WHAT TO DO →
Among the entries below, how many lines contain "white"? Answer with the number only.

___

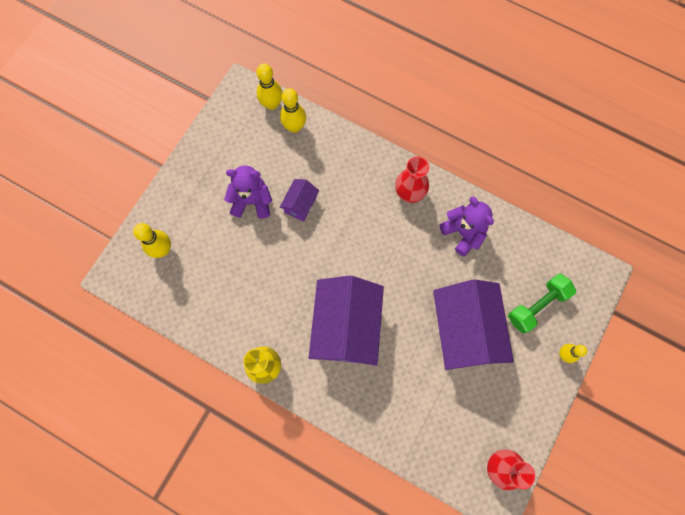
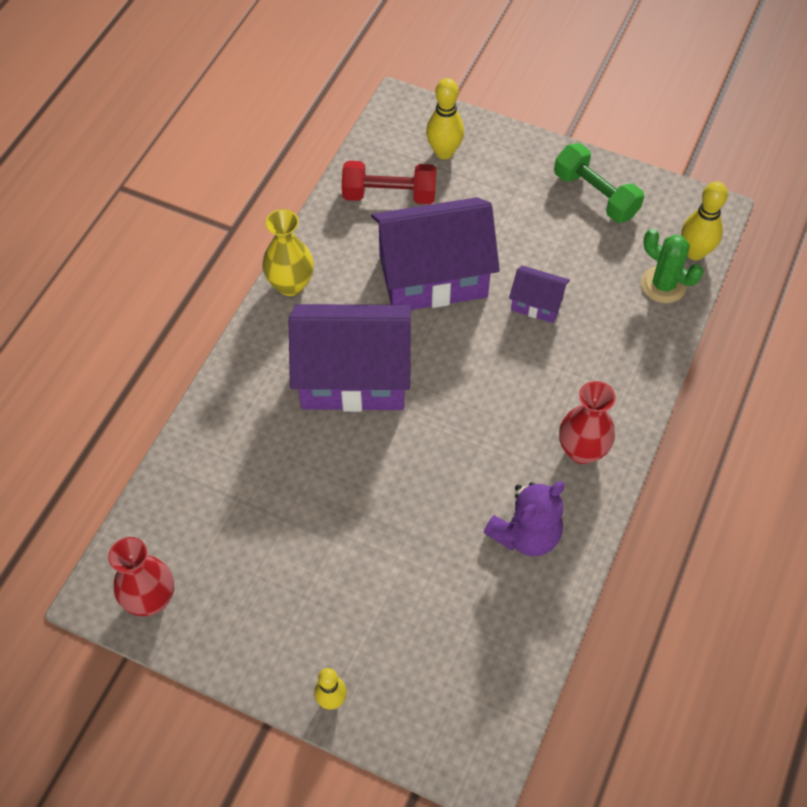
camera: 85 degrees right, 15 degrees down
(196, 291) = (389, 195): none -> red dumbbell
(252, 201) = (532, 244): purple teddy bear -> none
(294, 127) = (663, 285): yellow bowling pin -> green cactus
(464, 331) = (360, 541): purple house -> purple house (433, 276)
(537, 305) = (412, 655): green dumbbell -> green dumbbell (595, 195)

___

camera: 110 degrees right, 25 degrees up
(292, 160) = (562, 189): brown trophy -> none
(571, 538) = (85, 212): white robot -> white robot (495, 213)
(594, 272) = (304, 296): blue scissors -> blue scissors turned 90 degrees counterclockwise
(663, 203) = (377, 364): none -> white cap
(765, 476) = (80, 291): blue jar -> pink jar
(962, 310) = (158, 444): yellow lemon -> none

___

SOLUTION TO THIS PROBLEM →
2